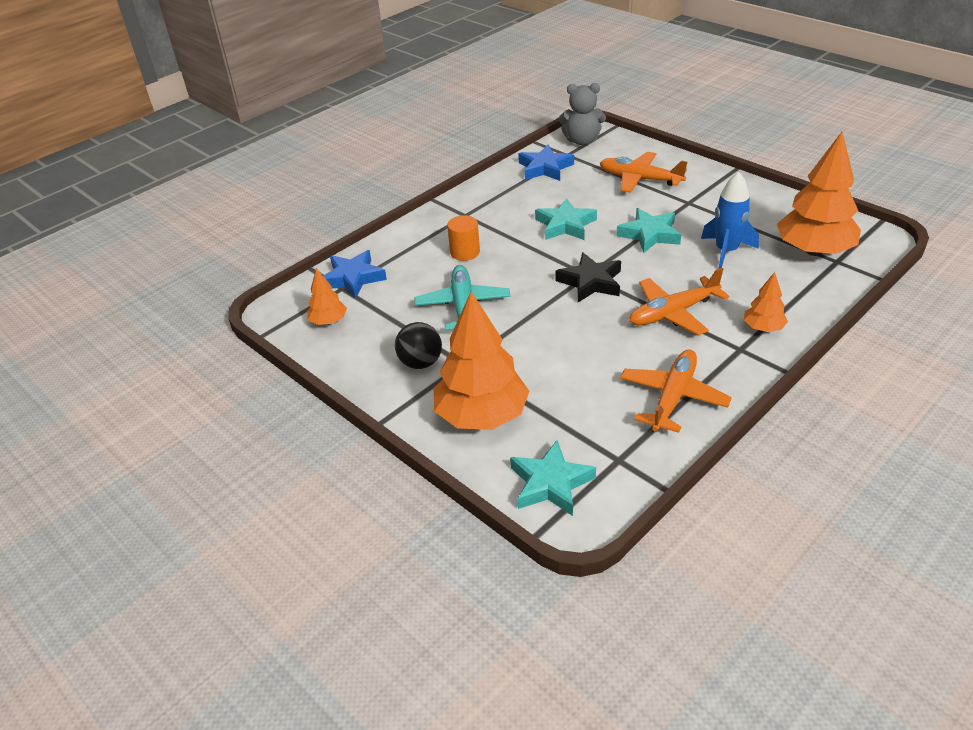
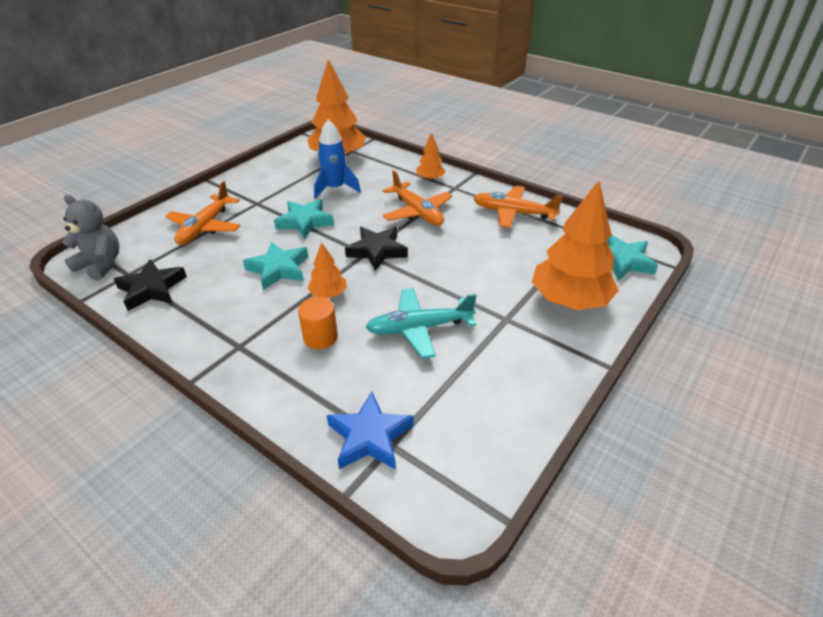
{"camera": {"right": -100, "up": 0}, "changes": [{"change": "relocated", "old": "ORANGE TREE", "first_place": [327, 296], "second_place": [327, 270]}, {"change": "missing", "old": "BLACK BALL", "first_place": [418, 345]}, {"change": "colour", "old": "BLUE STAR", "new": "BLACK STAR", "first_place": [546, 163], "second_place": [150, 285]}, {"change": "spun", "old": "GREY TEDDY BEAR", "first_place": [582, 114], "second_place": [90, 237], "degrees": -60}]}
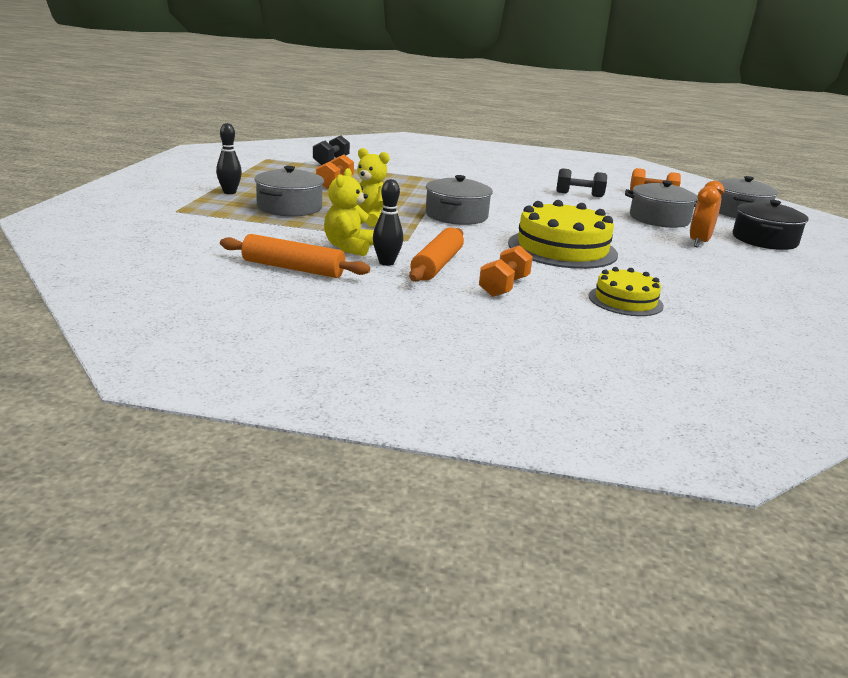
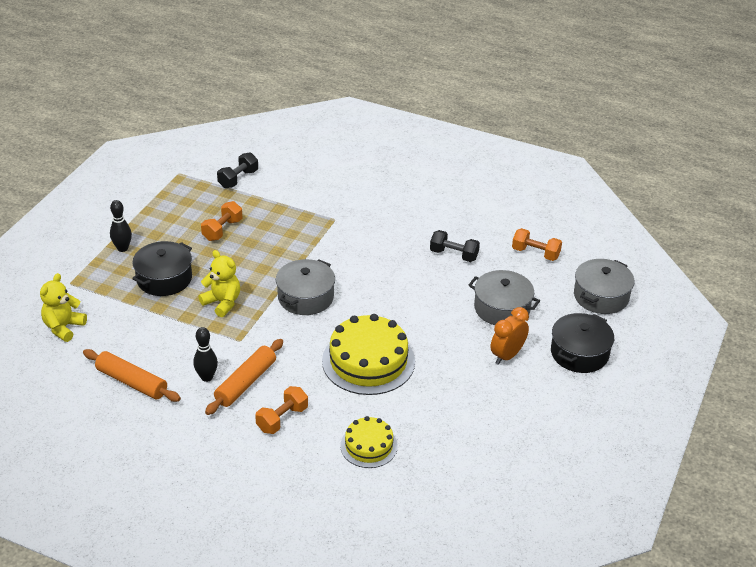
{"camera": {"right": 15, "up": 15}, "changes": [{"change": "colour", "old": "GREY POT", "new": "BLACK POT", "first_place": [289, 191], "second_place": [162, 268]}, {"change": "relocated", "old": "YELLOW TEDDY BEAR", "first_place": [349, 212], "second_place": [63, 307]}]}
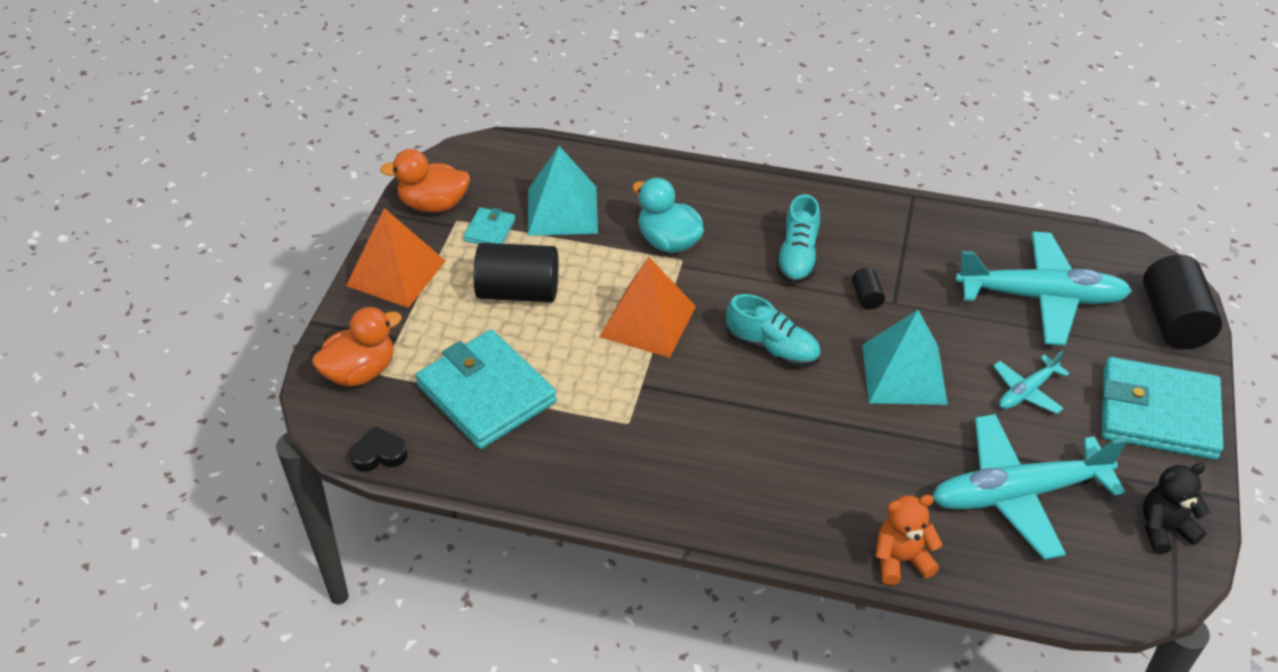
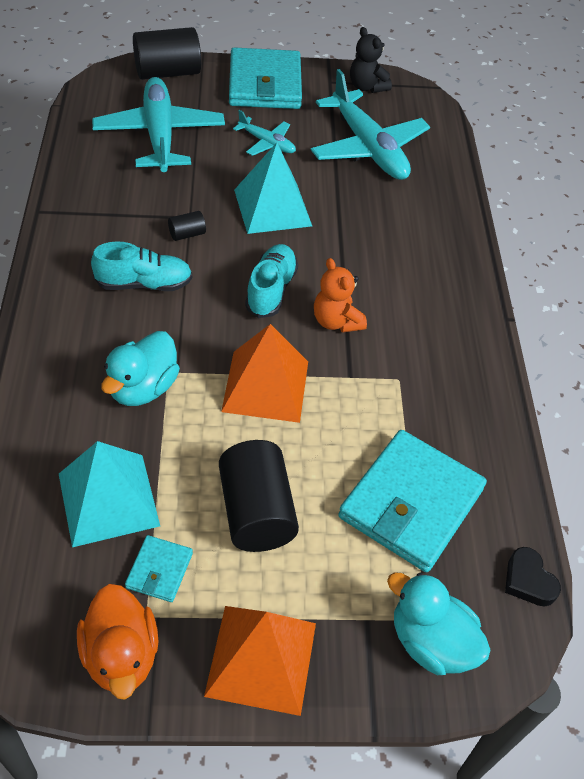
{"camera": {"right": -110, "up": 5}, "changes": [{"change": "colour", "old": "ORANGE DUCK", "new": "TURQUOISE DUCK", "first_place": [357, 347], "second_place": [439, 623]}, {"change": "spun", "old": "TURQUOISE WALLET", "first_place": [489, 225], "second_place": [159, 568], "degrees": -75}, {"change": "relocated", "old": "ORANGE TEDDY BEAR", "first_place": [909, 540], "second_place": [340, 295]}]}
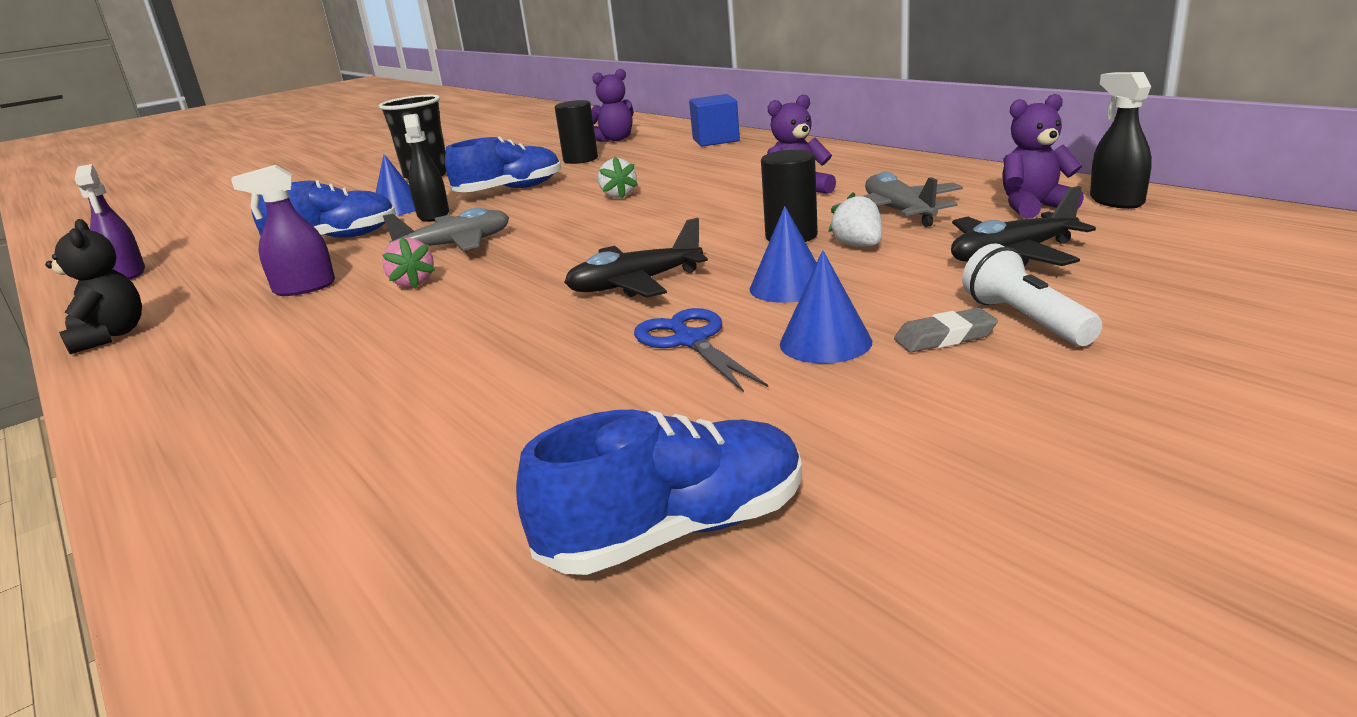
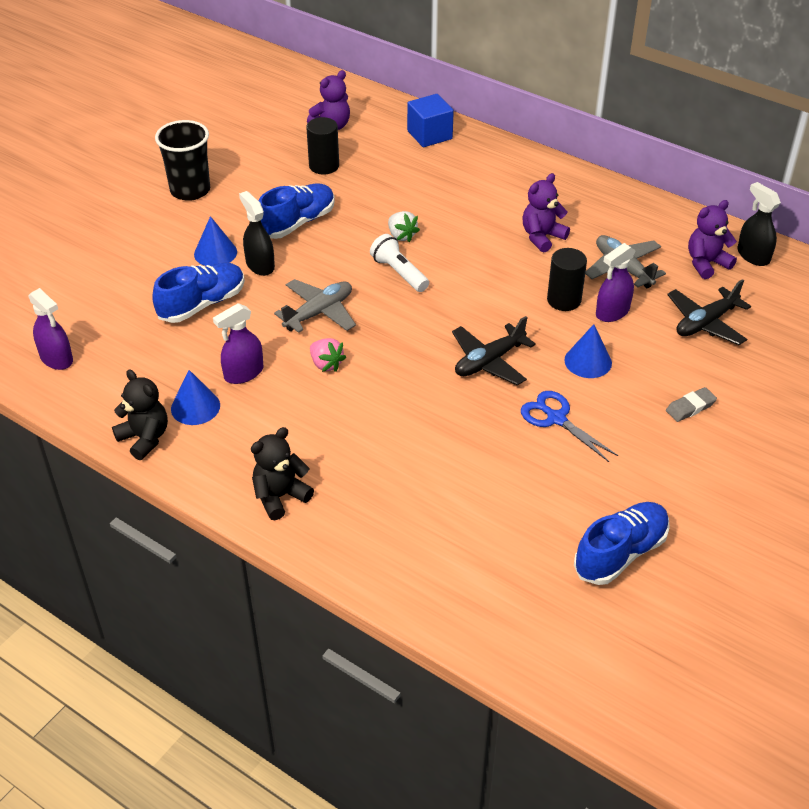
{"camera": {"right": -20, "up": 20}, "changes": [{"change": "relocated", "old": "BLUE CONE", "first_place": [826, 306], "second_place": [195, 397]}, {"change": "exchanged", "old": "WHITE STRAWBERRY", "new": "PURPLE SPRAY BOTTLE", "first_place": [855, 219], "second_place": [616, 282]}, {"change": "relocated", "old": "WHITE FLASHLIGHT", "first_place": [1032, 294], "second_place": [399, 263]}, {"change": "appeared", "new": "BLACK TEDDY BEAR", "second_place": [282, 473]}]}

::::::::::

**ACTIVITY:**
Extract all the data above exactly, excluding every picture.

**EXPECTED OUTPUT:**
{"camera": {"right": -100, "up": 0}, "changes": [{"change": "relocated", "old": "ORANGE TREE", "first_place": [327, 296], "second_place": [327, 270]}, {"change": "missing", "old": "BLACK BALL", "first_place": [418, 345]}, {"change": "colour", "old": "BLUE STAR", "new": "BLACK STAR", "first_place": [546, 163], "second_place": [150, 285]}, {"change": "spun", "old": "GREY TEDDY BEAR", "first_place": [582, 114], "second_place": [90, 237], "degrees": -60}]}
{"camera": {"right": 15, "up": 15}, "changes": [{"change": "colour", "old": "GREY POT", "new": "BLACK POT", "first_place": [289, 191], "second_place": [162, 268]}, {"change": "relocated", "old": "YELLOW TEDDY BEAR", "first_place": [349, 212], "second_place": [63, 307]}]}
{"camera": {"right": -110, "up": 5}, "changes": [{"change": "colour", "old": "ORANGE DUCK", "new": "TURQUOISE DUCK", "first_place": [357, 347], "second_place": [439, 623]}, {"change": "spun", "old": "TURQUOISE WALLET", "first_place": [489, 225], "second_place": [159, 568], "degrees": -75}, {"change": "relocated", "old": "ORANGE TEDDY BEAR", "first_place": [909, 540], "second_place": [340, 295]}]}
{"camera": {"right": -20, "up": 20}, "changes": [{"change": "relocated", "old": "BLUE CONE", "first_place": [826, 306], "second_place": [195, 397]}, {"change": "exchanged", "old": "WHITE STRAWBERRY", "new": "PURPLE SPRAY BOTTLE", "first_place": [855, 219], "second_place": [616, 282]}, {"change": "relocated", "old": "WHITE FLASHLIGHT", "first_place": [1032, 294], "second_place": [399, 263]}, {"change": "appeared", "new": "BLACK TEDDY BEAR", "second_place": [282, 473]}]}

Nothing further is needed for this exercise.